__Records shown__.
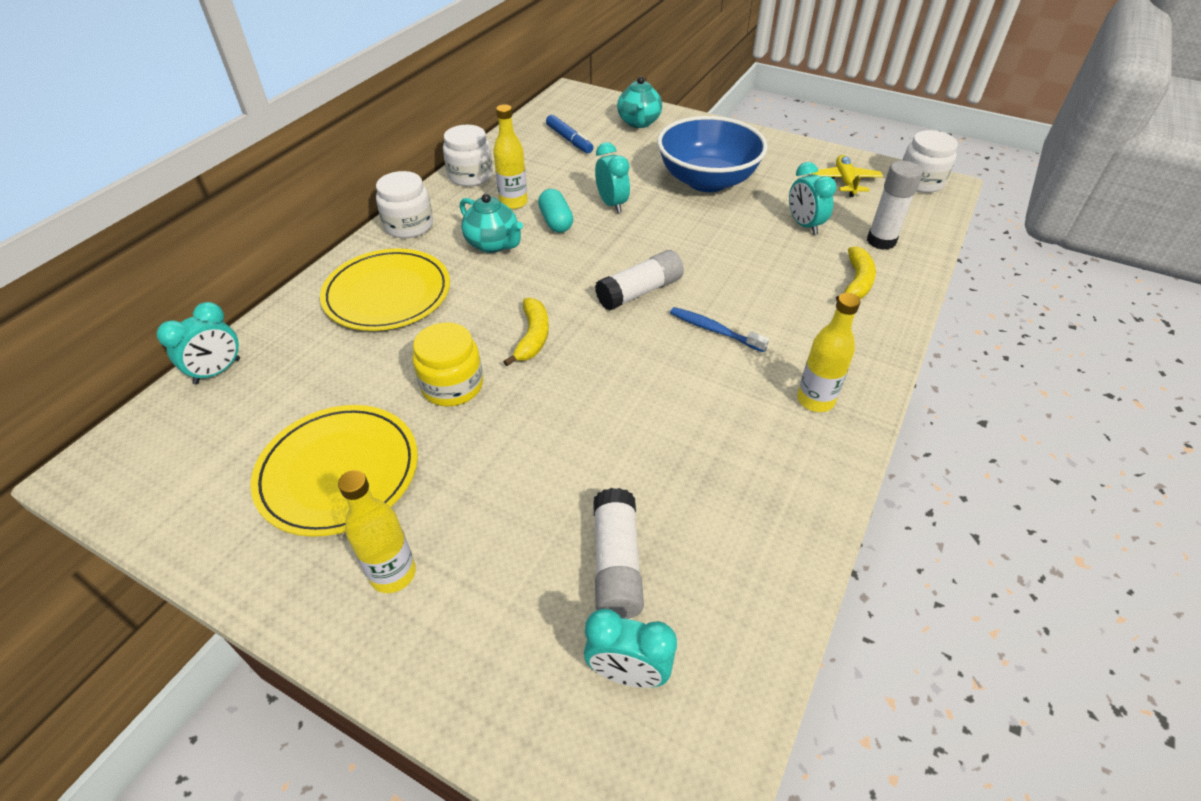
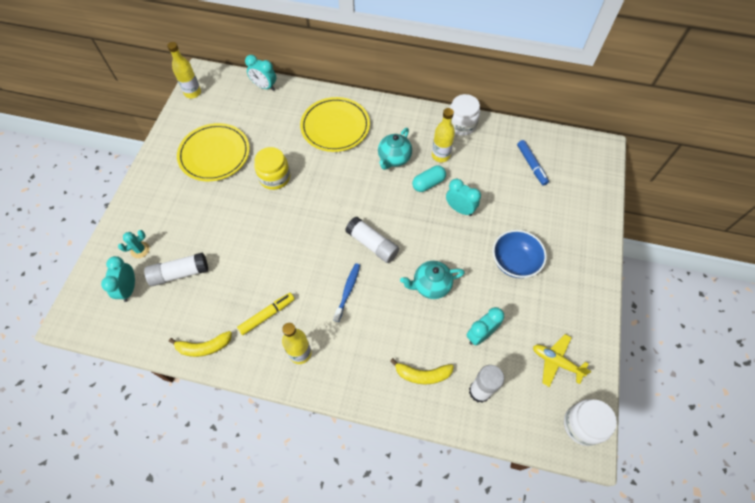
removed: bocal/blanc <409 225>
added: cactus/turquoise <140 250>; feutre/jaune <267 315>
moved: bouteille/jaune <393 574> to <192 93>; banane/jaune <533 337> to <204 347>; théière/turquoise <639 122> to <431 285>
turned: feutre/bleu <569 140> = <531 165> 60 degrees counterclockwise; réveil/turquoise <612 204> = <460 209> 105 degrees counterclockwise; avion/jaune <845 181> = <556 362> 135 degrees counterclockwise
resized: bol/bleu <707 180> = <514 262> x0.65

--

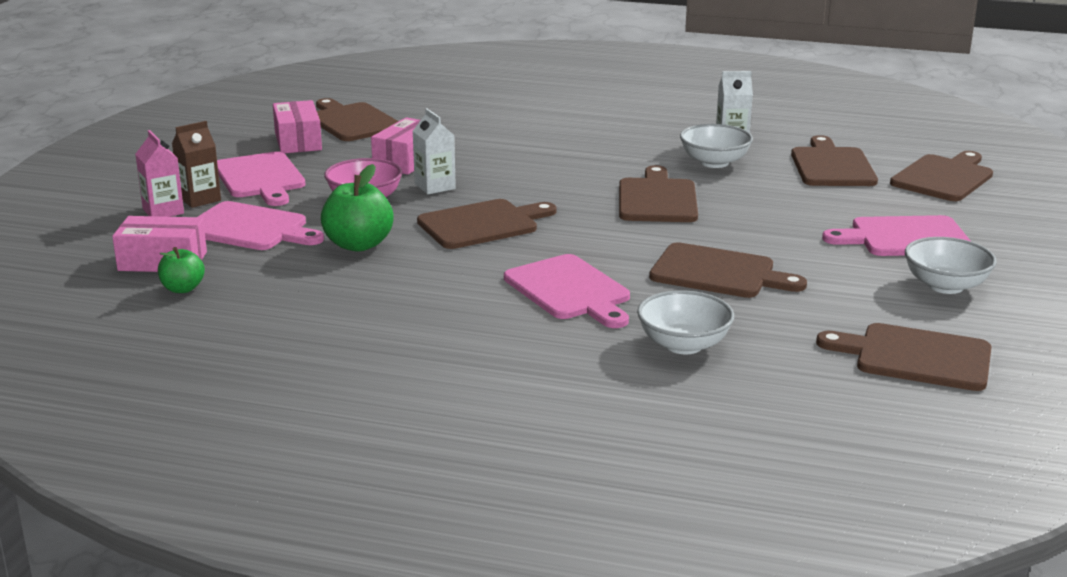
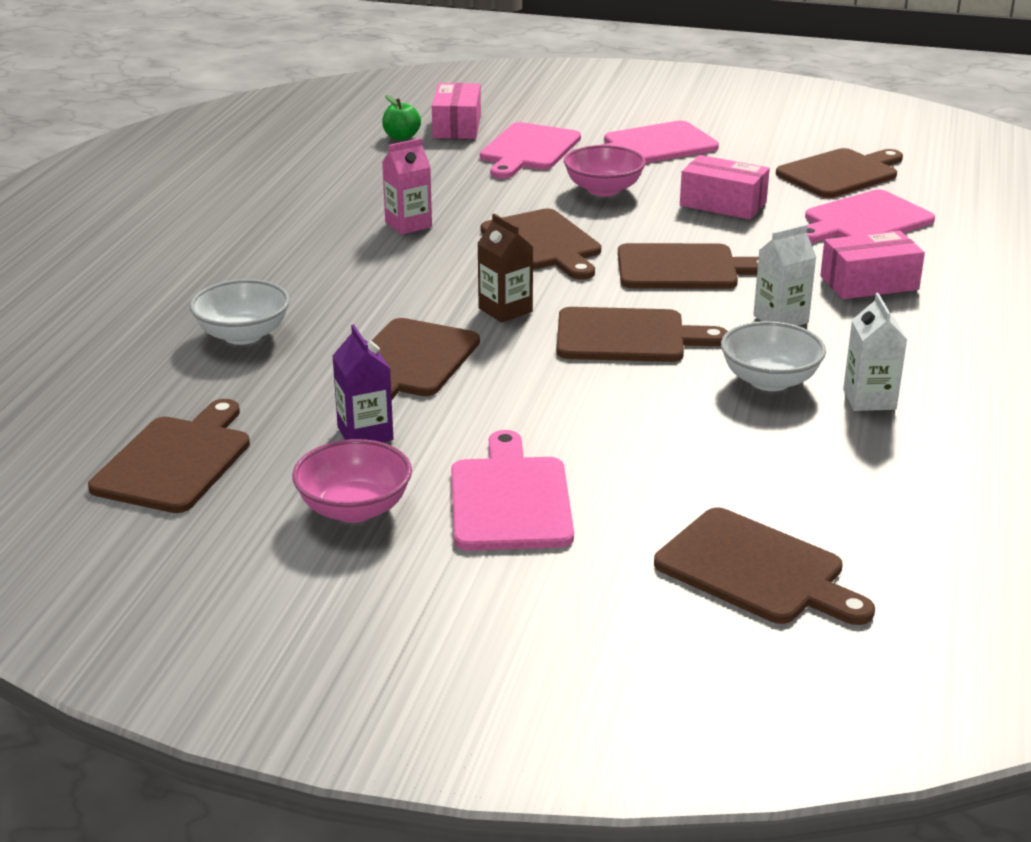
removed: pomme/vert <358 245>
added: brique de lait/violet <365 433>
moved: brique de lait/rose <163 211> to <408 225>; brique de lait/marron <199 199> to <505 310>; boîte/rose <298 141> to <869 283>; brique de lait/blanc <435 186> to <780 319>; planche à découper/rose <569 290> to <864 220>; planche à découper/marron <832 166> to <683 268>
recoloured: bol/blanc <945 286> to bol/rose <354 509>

...

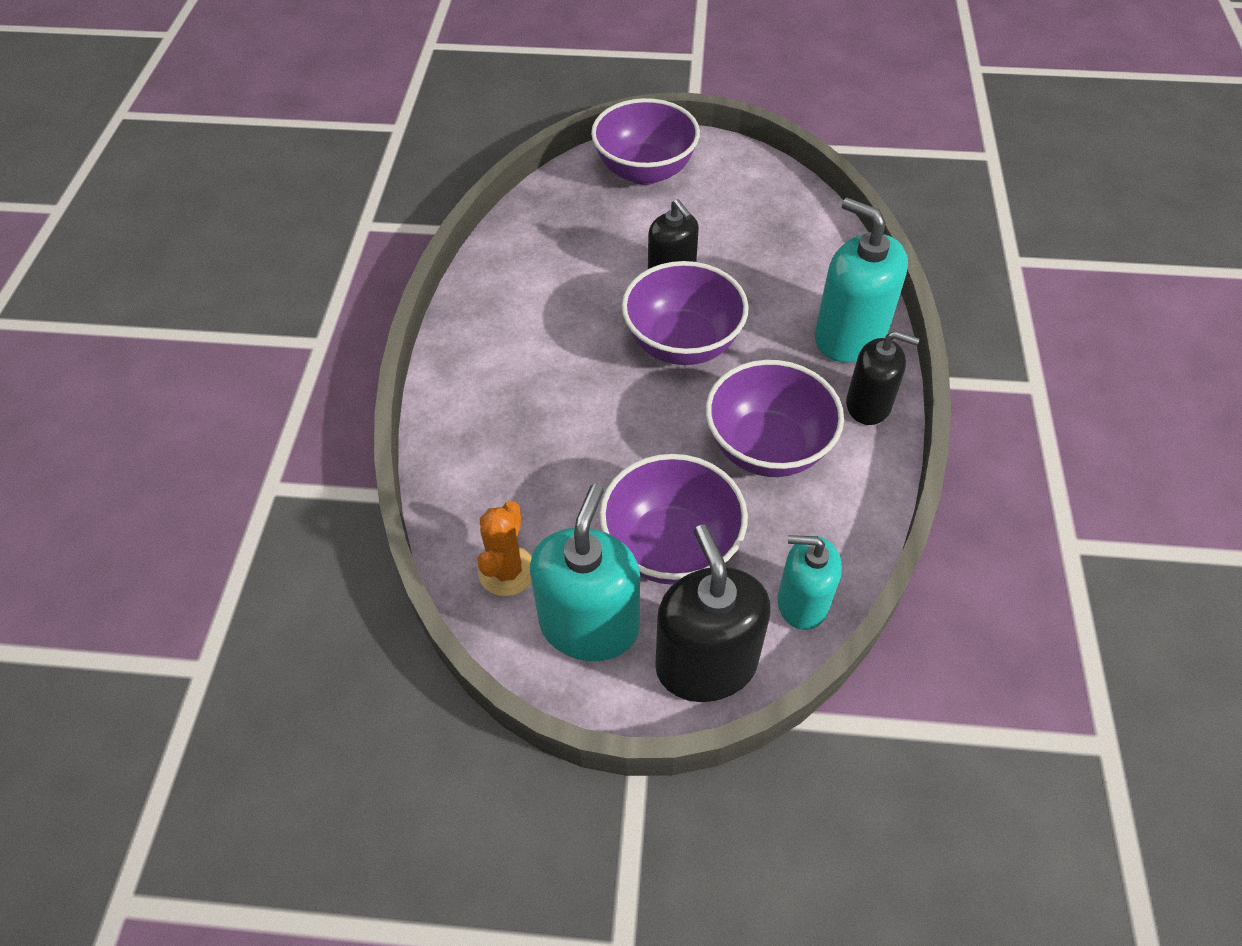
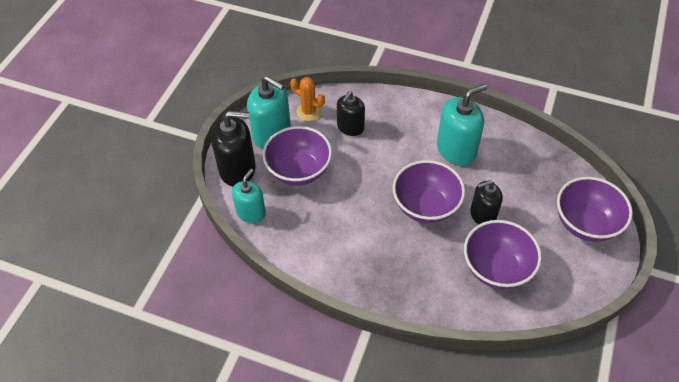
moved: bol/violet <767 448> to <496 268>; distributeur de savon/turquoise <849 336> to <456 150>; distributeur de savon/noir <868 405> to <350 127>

__Aim of the exercise__. Beginning at the line with "removed: bocal/blanc <409 225>" and stopping after the line with "moved: bouteille/jaune <393", please write out every line of the data above exactly and nothing else.

__Your response__.
removed: bocal/blanc <409 225>
added: cactus/turquoise <140 250>; feutre/jaune <267 315>
moved: bouteille/jaune <393 574> to <192 93>; banane/jaune <533 337> to <204 347>; théière/turquoise <639 122> to <431 285>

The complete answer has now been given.